#### Directions for this task:
Your answer must be exactly the lines from the one containing "R12: 750 (N11, N21) -> 750 (N11, N13)" through the end of the material, both ends included, without pictures.
------ Data excerpts ------
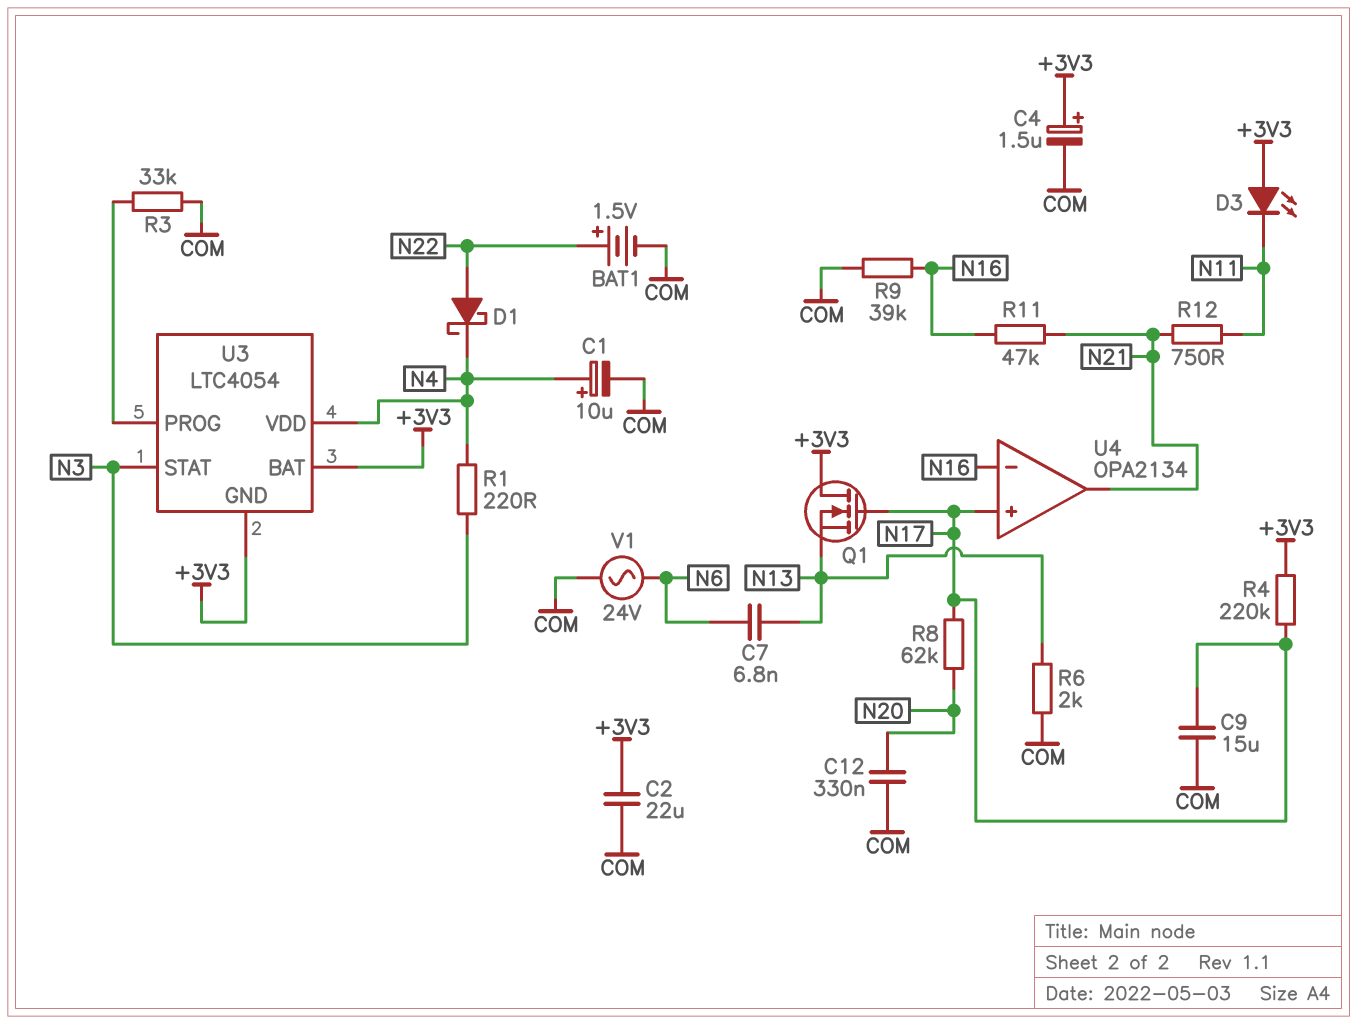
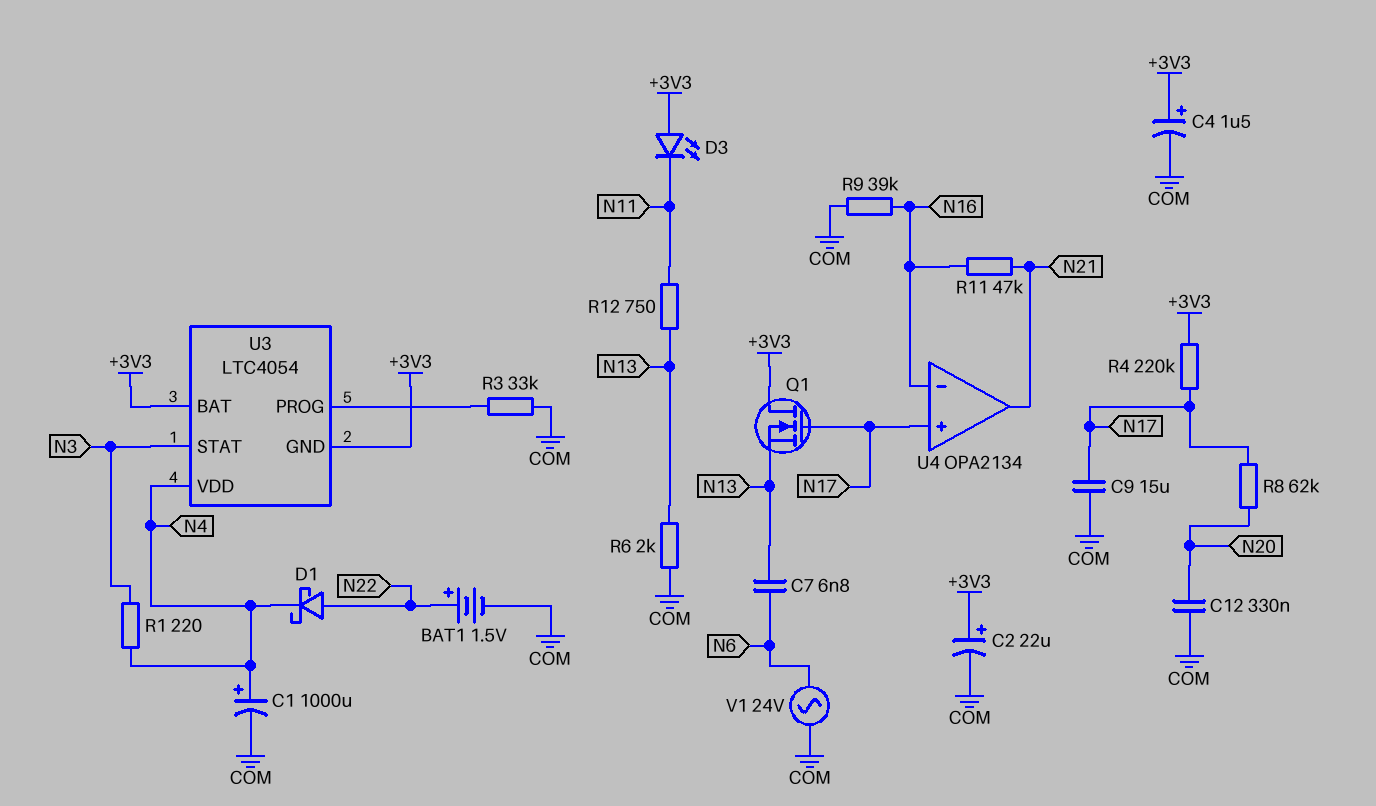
C1: 10uF (plus N4, minus COM) -> 1000uF (plus N4, minus COM)
C2: 22uF (+3V3, COM) -> 22uF (plus +3V3, minus COM)
R12: 750 (N11, N21) -> 750 (N11, N13)

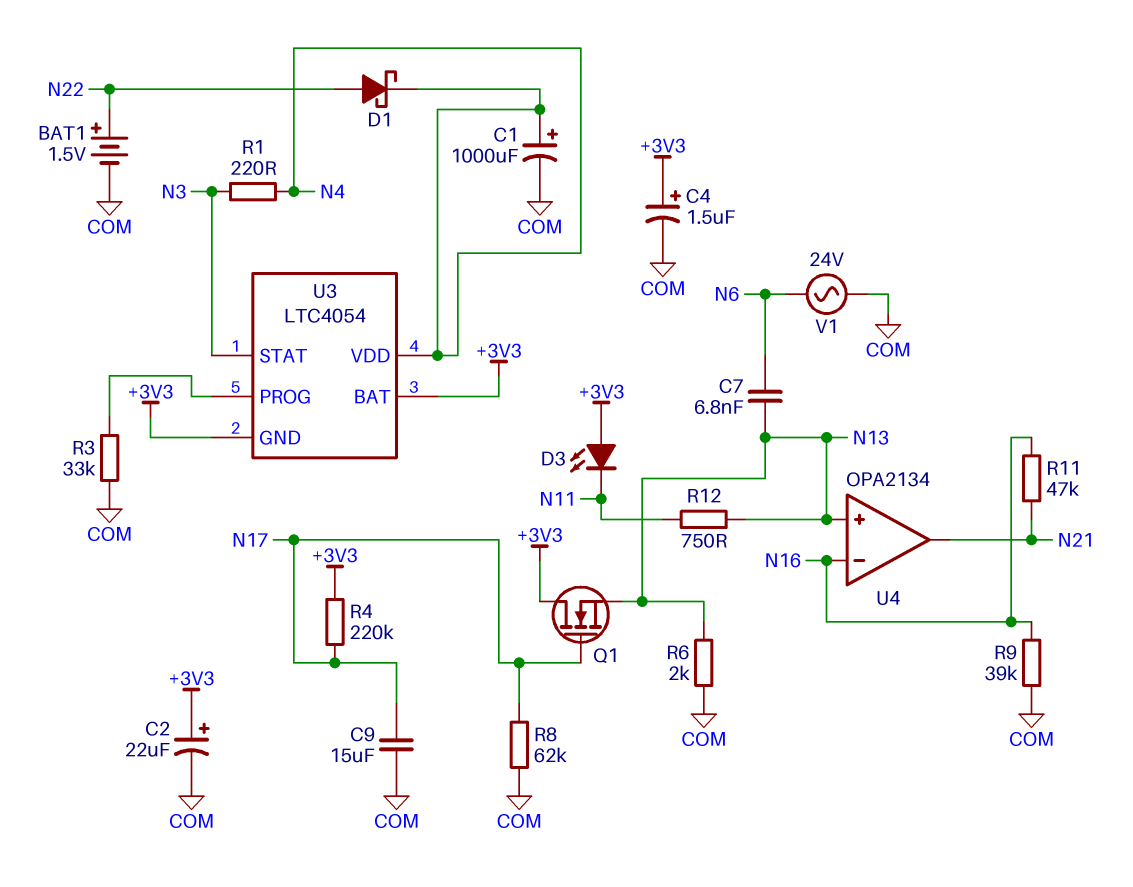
C12: 330nF (COM, N20) -> none
R8: 62k (N17, N20) -> 62k (COM, N17)
U4 pin in+: N17 -> N13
------
#### Exercise result:
R12: 750 (N11, N21) -> 750 (N11, N13)

C12: 330nF (COM, N20) -> none
R8: 62k (N17, N20) -> 62k (COM, N17)
U4 pin in+: N17 -> N13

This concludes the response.